Nothing but the lines from the one containing "[343 319 411 416]" to the end of the records that follow should be transcribed, each exactly, with the pictures left out.

[Before-and-after object lists]
● ● ●

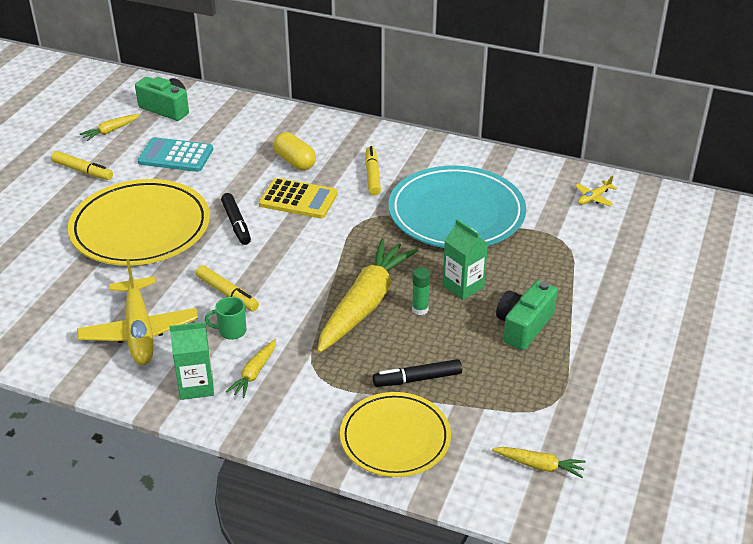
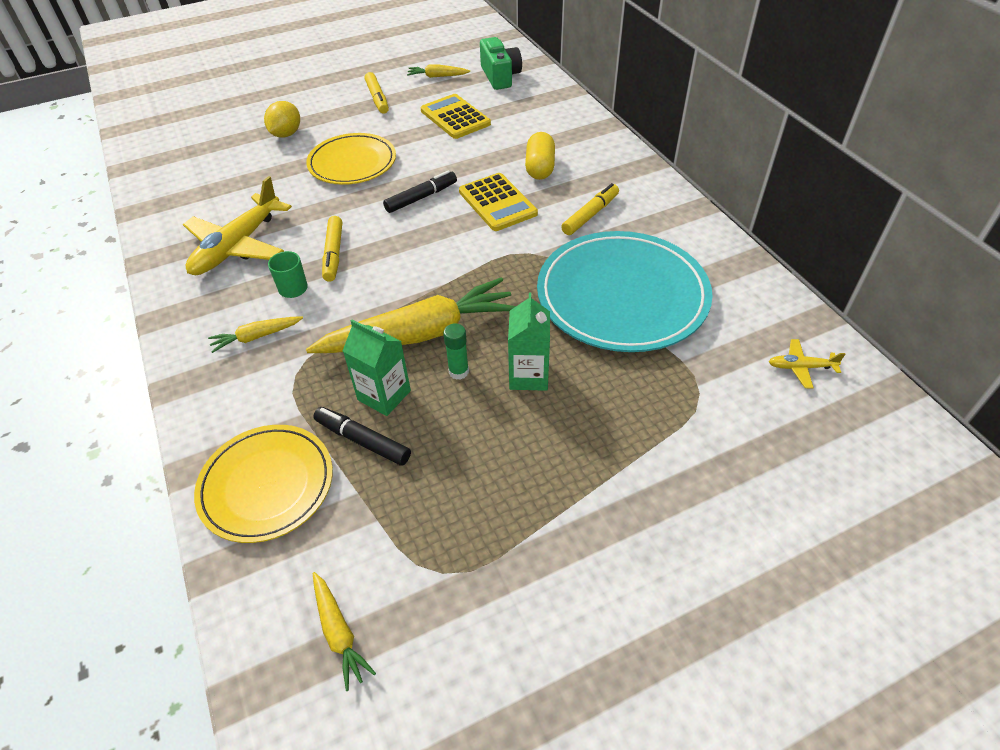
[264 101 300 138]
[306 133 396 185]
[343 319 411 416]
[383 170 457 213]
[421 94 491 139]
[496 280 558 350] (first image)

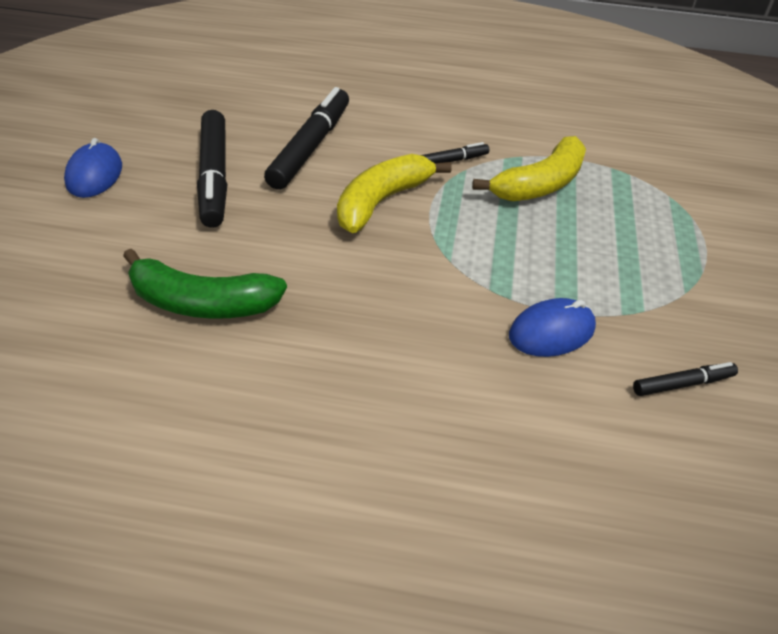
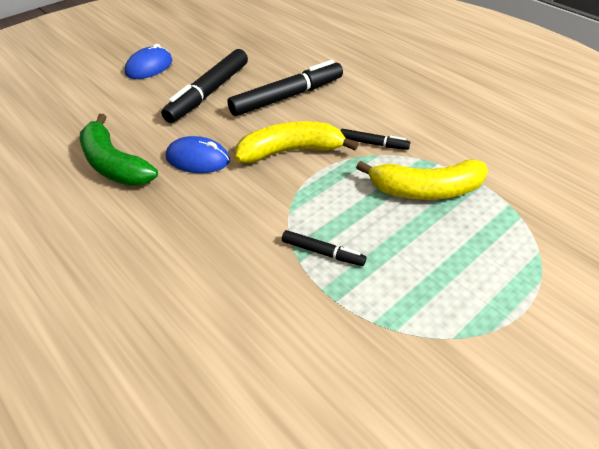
[166 136 230 173]
[282 230 366 266]

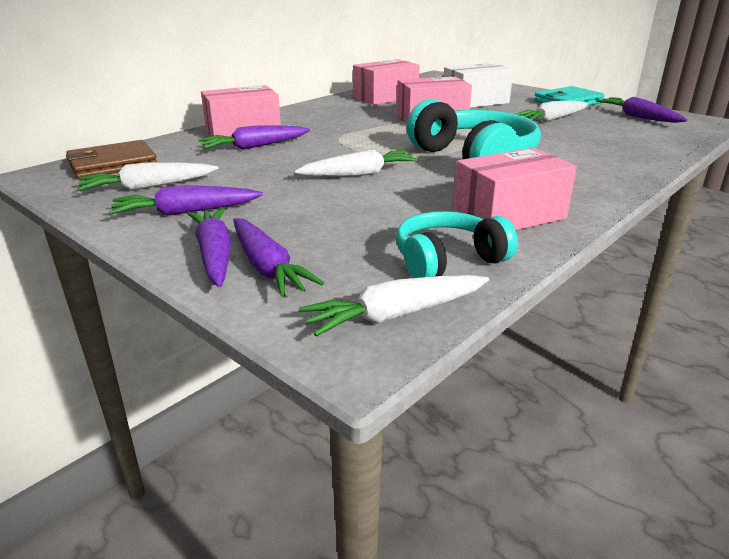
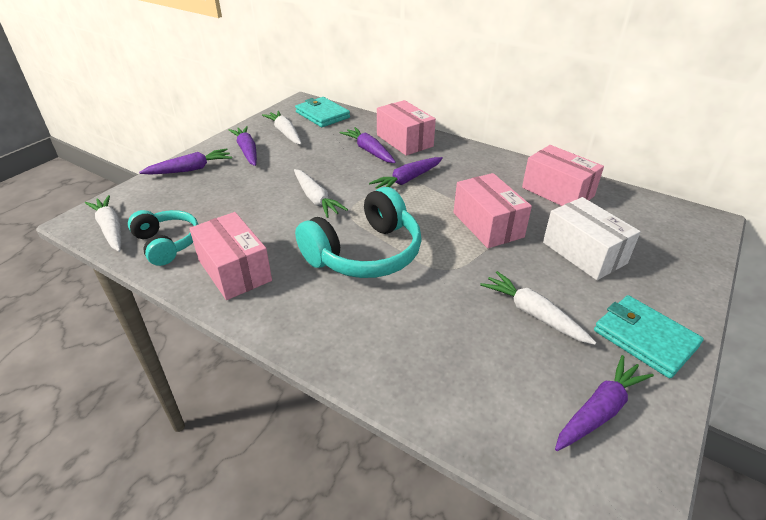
[295 97 350 127]
[369 157 443 189]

● ● ●

Answer for the task:
[343 319 411 416]
[383 170 457 213]
[421 94 491 139]
[496 280 558 350] (first image)

[166 136 230 173]
[282 230 366 266]

[295 97 350 127]
[369 157 443 189]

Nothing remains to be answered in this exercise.